───── Exercise data
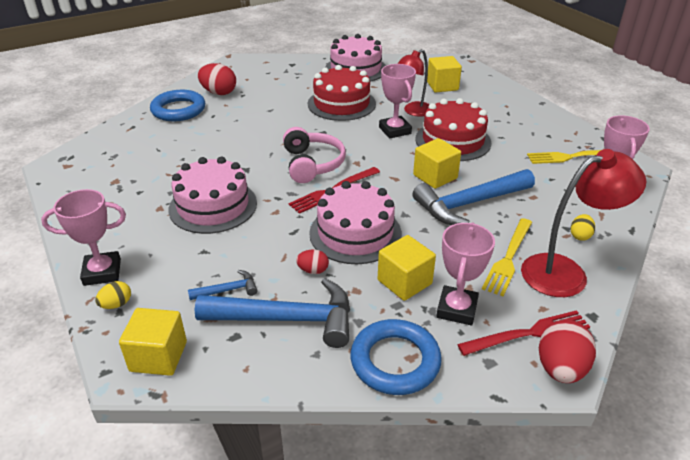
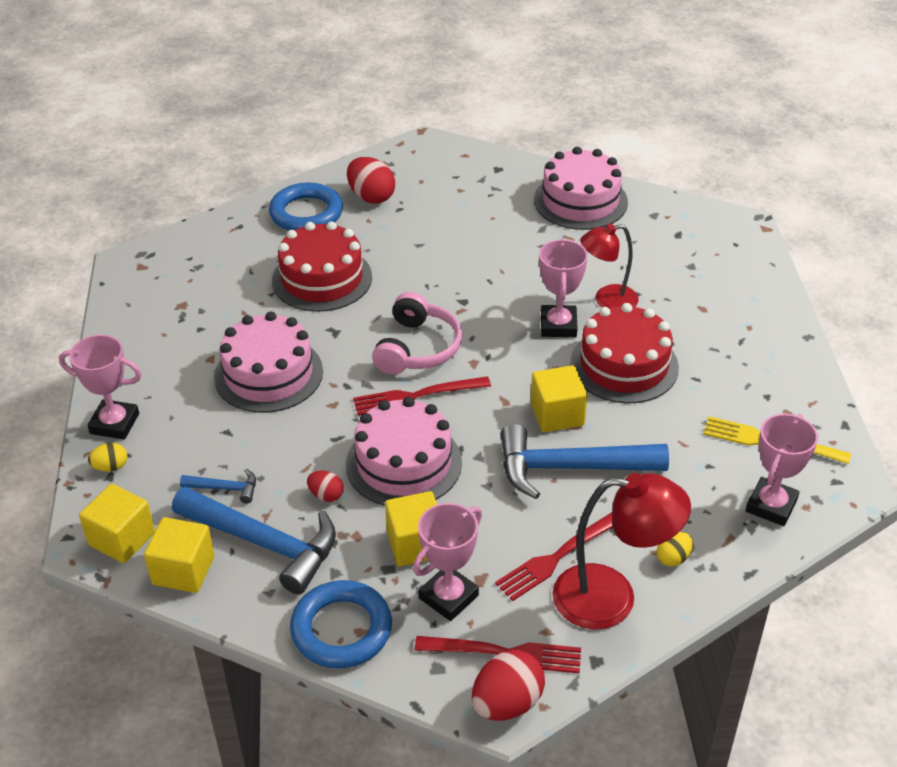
camera: 25 degrees right, 5 degrees up
(341, 104) = (518, 259): red cake -> red cake (322, 278)
(442, 86) = (683, 266): yellow cube -> yellow cube (183, 570)
(508, 259) = (557, 558): yellow fork -> red fork

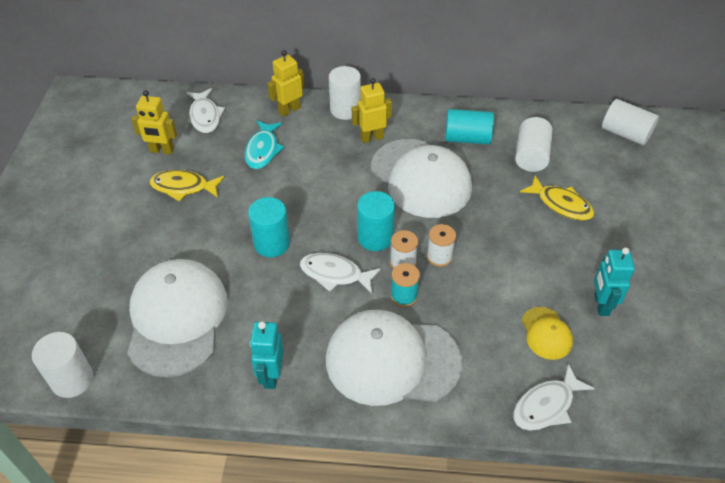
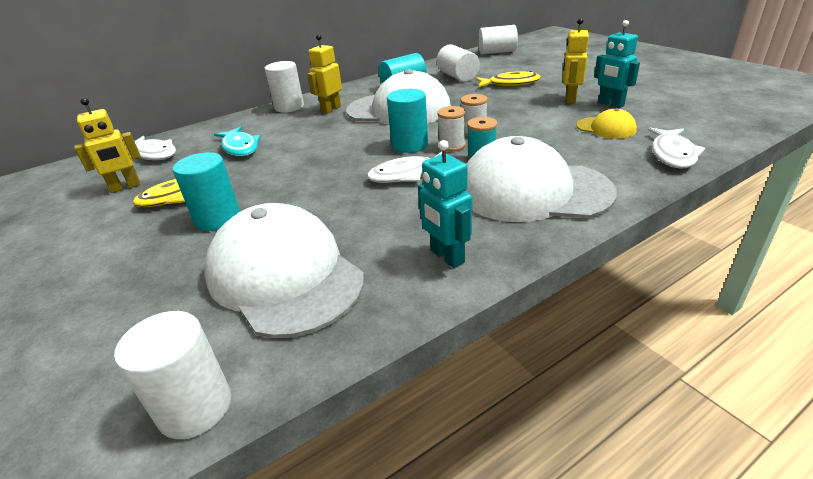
camera: 35 degrees left, 15 degrees down
(272, 243) = (322, 186): turquoise cylinder -> turquoise cylinder (218, 218)
(289, 110) = (238, 123): yellow robot -> yellow robot (570, 99)
(392, 360) = (533, 191): white cap -> white cap turned 45 degrees clockwise

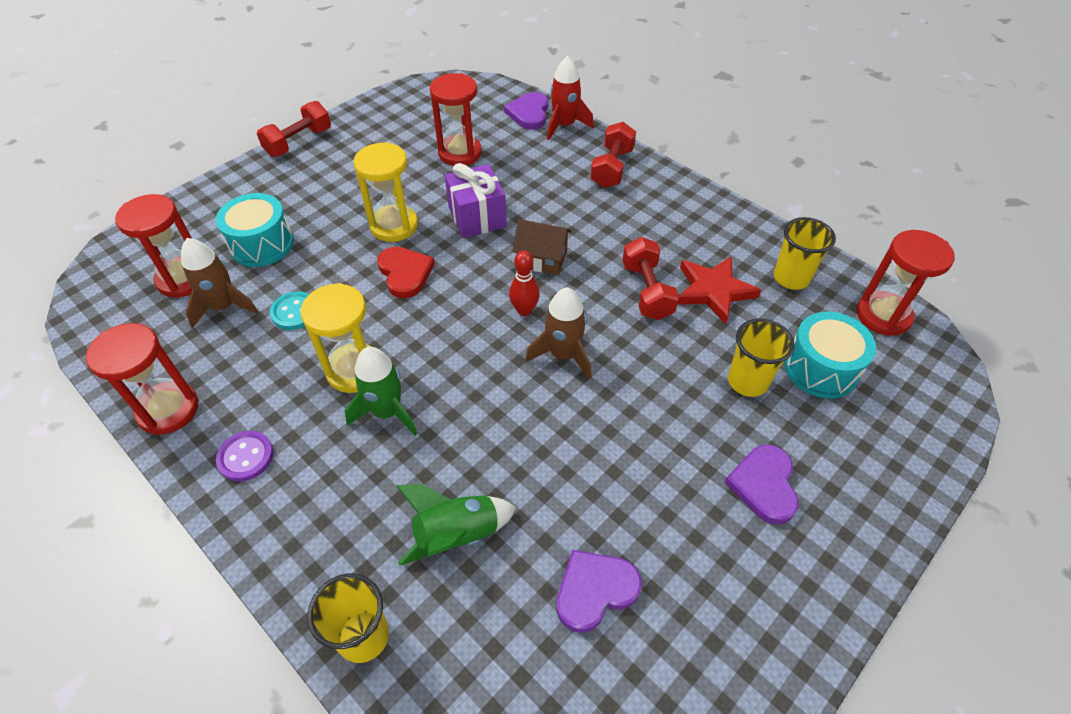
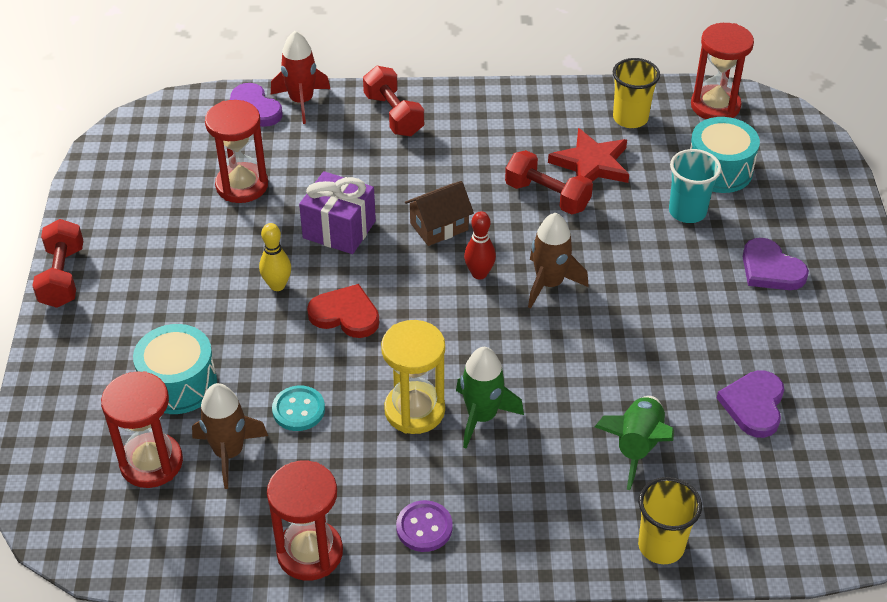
camera: 45 degrees left, 5 degrees down
(394, 226) = (277, 285): yellow hourglass -> yellow bowling pin
(747, 381) = (687, 212): yellow cup -> turquoise cup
──────────
▶ Exercise goal
Set down every record word for word and leave out the pictures.

▶ Output of the exercise
camera: 25 degrees right, 5 degrees up
(341, 104) = (518, 259): red cake -> red cake (322, 278)
(442, 86) = (683, 266): yellow cube -> yellow cube (183, 570)
(508, 259) = (557, 558): yellow fork -> red fork

camera: 35 degrees left, 15 degrees down
(272, 243) = (322, 186): turquoise cylinder -> turquoise cylinder (218, 218)
(289, 110) = (238, 123): yellow robot -> yellow robot (570, 99)
(392, 360) = (533, 191): white cap -> white cap turned 45 degrees clockwise

camera: 45 degrees left, 5 degrees down
(394, 226) = (277, 285): yellow hourglass -> yellow bowling pin
(747, 381) = (687, 212): yellow cup -> turquoise cup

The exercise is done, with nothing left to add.